- EXERCISE
Give again, exactly as written, each line of the material below starting at the line that contains "(221, 333) = (124, 479): white" and ending at the line that contains "(504, 101) = (720, 419): brown". Both ends count, and no other line does.
#### MATERIAL TO PROCESS
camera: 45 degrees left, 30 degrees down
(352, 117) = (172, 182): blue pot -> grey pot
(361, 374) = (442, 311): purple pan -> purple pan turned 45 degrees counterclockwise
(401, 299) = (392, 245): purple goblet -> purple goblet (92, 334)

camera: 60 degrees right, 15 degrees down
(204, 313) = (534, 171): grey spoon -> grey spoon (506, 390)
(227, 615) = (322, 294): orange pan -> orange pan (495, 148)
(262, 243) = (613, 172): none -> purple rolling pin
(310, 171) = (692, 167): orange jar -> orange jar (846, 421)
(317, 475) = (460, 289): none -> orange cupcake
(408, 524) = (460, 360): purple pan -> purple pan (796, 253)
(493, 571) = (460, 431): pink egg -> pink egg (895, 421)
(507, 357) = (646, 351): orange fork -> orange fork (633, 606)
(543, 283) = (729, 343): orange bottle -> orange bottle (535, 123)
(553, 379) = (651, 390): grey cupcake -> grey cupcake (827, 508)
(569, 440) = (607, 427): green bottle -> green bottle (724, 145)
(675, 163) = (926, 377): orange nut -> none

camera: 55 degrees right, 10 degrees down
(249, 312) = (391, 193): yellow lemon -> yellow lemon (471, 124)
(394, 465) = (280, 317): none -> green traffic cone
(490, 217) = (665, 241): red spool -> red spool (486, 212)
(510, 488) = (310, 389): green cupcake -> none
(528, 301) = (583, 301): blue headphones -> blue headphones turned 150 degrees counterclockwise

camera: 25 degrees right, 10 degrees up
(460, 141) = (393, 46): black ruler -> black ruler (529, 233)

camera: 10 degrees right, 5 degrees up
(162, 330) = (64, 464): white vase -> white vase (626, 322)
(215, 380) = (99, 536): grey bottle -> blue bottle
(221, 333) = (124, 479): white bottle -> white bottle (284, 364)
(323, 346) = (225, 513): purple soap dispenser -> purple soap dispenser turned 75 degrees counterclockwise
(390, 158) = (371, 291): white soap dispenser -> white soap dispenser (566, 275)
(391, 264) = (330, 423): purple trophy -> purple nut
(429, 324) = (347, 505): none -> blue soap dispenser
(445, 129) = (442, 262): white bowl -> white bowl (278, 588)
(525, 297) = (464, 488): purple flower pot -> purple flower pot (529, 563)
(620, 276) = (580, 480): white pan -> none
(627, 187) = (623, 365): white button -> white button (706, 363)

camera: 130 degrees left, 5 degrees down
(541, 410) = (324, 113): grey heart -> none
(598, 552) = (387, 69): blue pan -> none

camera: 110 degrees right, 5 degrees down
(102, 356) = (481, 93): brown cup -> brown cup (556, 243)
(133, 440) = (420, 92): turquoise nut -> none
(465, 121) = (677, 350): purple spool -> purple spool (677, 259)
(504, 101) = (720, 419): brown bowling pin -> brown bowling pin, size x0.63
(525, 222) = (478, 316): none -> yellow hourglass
########
- TASK RESULT
(221, 333) = (124, 479): white bottle -> white bottle (284, 364)
(323, 346) = (225, 513): purple soap dispenser -> purple soap dispenser turned 75 degrees counterclockwise
(390, 158) = (371, 291): white soap dispenser -> white soap dispenser (566, 275)
(391, 264) = (330, 423): purple trophy -> purple nut
(429, 324) = (347, 505): none -> blue soap dispenser
(445, 129) = (442, 262): white bowl -> white bowl (278, 588)
(525, 297) = (464, 488): purple flower pot -> purple flower pot (529, 563)
(620, 276) = (580, 480): white pan -> none
(627, 187) = (623, 365): white button -> white button (706, 363)

camera: 130 degrees left, 5 degrees down
(541, 410) = (324, 113): grey heart -> none
(598, 552) = (387, 69): blue pan -> none

camera: 110 degrees right, 5 degrees down
(102, 356) = (481, 93): brown cup -> brown cup (556, 243)
(133, 440) = (420, 92): turquoise nut -> none
(465, 121) = (677, 350): purple spool -> purple spool (677, 259)
(504, 101) = (720, 419): brown bowling pin -> brown bowling pin, size x0.63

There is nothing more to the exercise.